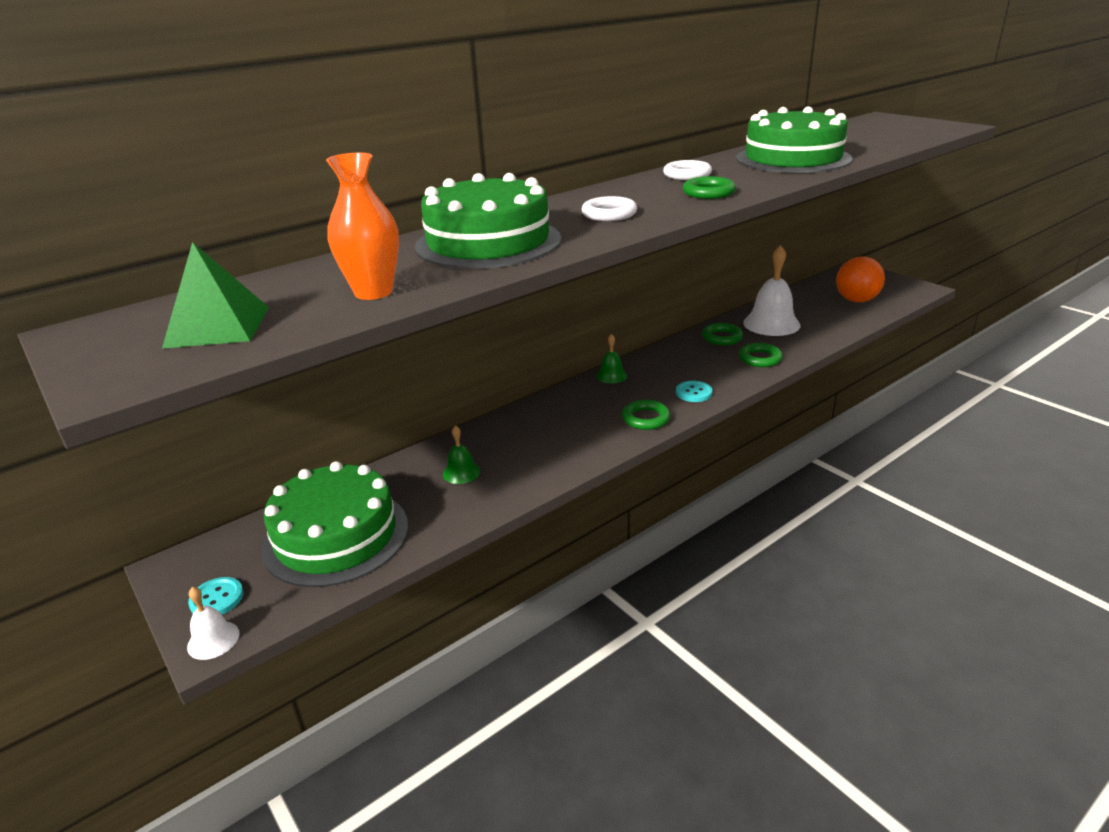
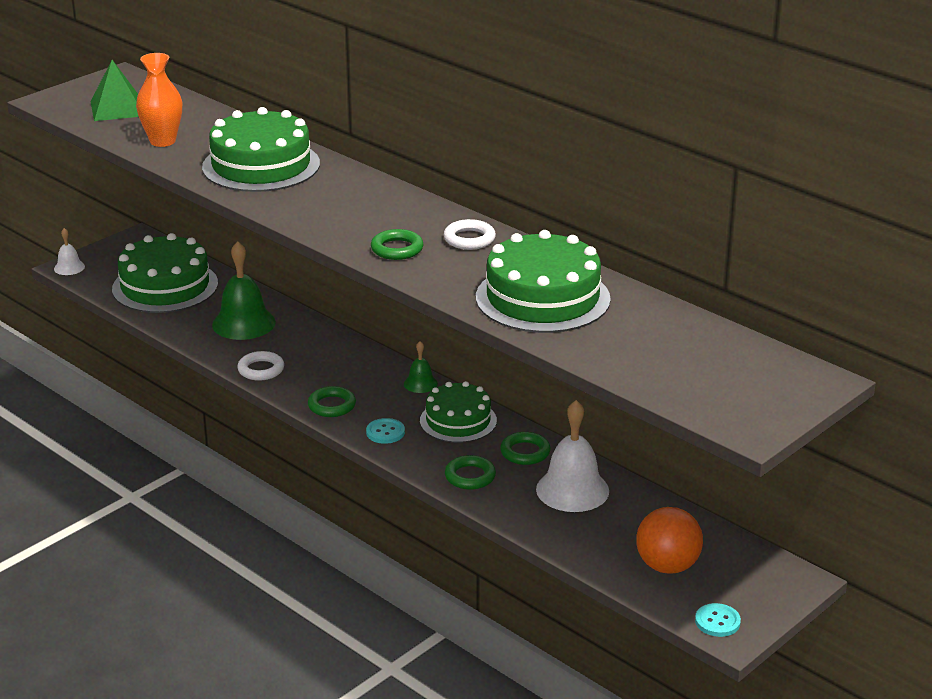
camera: 80 degrees right, 0 degrees up
turquoise button [188,577,243,615] -> turquoise button moved to [695,603,741,637]
green bell [443,425,481,484] -> green bell [212,241,276,340], size x1.96
white ring [582,196,637,221] -> white ring moved to [237,351,284,381]
none -> green cake [420,381,497,443]

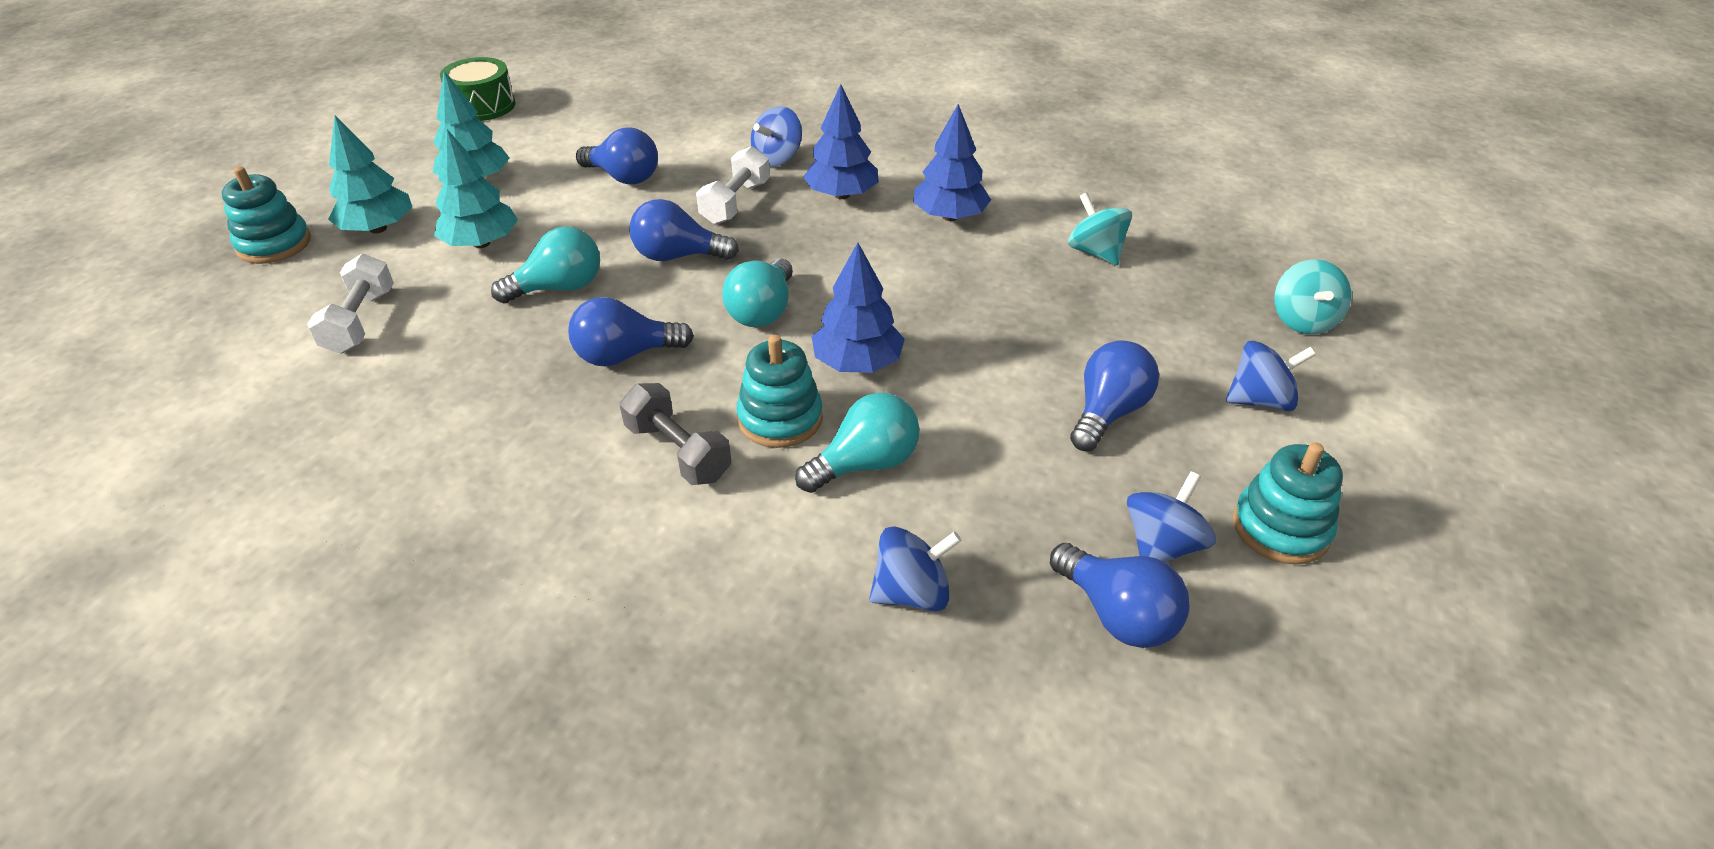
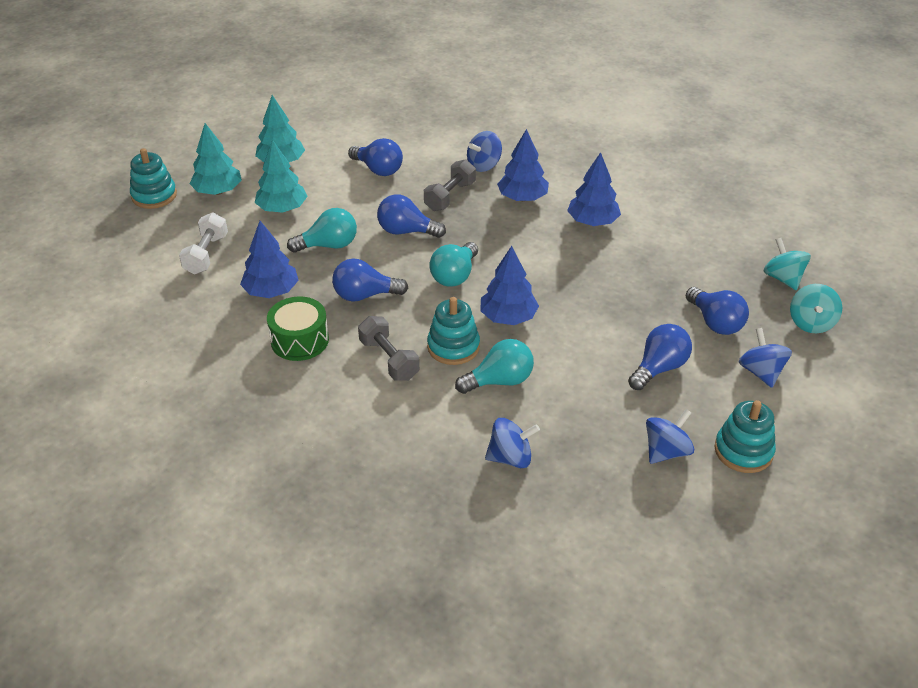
camera: 10 degrees right, 0 degrees up
green drum [440,57,516,121] -> green drum moved to [267,297,329,361]
white dumbbell [696,146,770,224] -> grey dumbbell [424,159,476,211]
blue light bulb [1050,543,1190,648] -> blue light bulb moved to [686,287,749,335]
turquoise spinning top [1068,192,1132,266] -> turquoise spinning top moved to [764,238,811,290]
blue spinning top [1226,341,1316,411] -> blue spinning top turned 105 degrees counterclockwise [739,328,792,388]
none -> blue tree [240,221,299,298]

------------------------------------------------

• TASK INSTRUCTIONS
Search the material for the word "spinning". Each line where it is found must be copied.

• WRITTEN REPLY
turquoise spinning top [1068,192,1132,266] -> turquoise spinning top moved to [764,238,811,290]
blue spinning top [1226,341,1316,411] -> blue spinning top turned 105 degrees counterclockwise [739,328,792,388]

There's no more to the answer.